*** Exercise material Section Begins ***

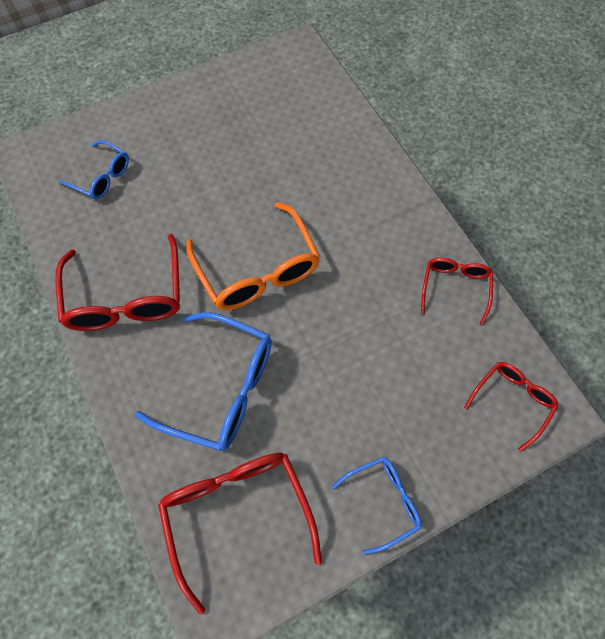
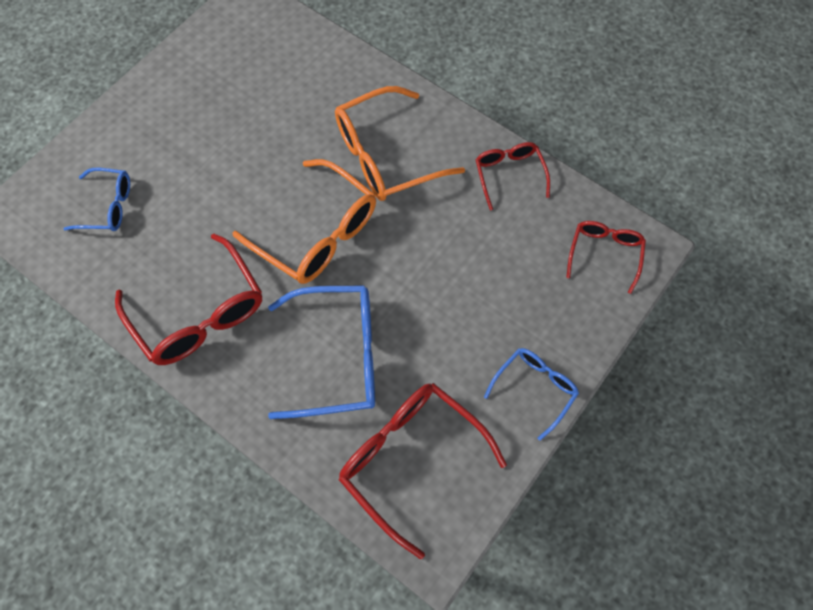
camera: 25 degrees left, 0 degrees up
(350, 226) = (385, 156): none -> orange glasses

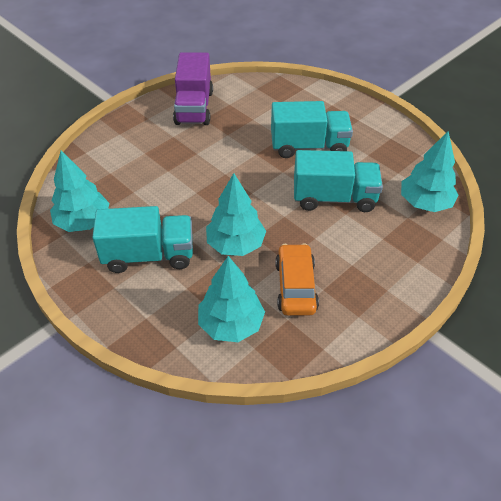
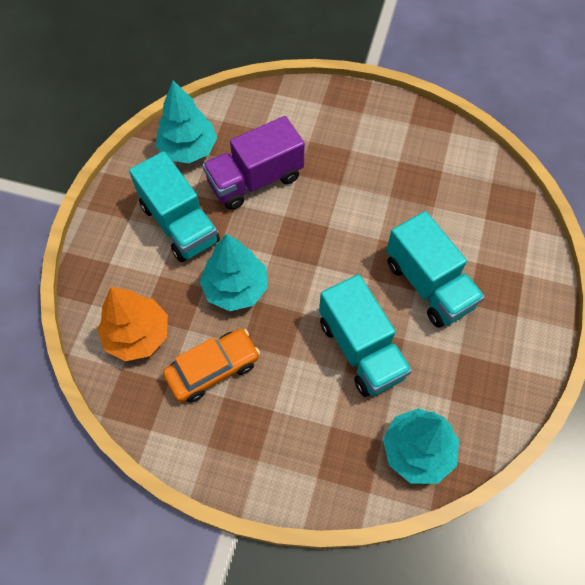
camera: 60 degrees right, 15 degrees up
(194, 108) = (410, 142): purple truck -> purple truck (255, 180)
(231, 324) = (137, 335): turquoise tree -> orange tree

*** Exercise material Section Ends ***

Find the string "orange" in the entries above. Copy each line where it occurs.

→ **Response box**:
(350, 226) = (385, 156): none -> orange glasses
(231, 324) = (137, 335): turquoise tree -> orange tree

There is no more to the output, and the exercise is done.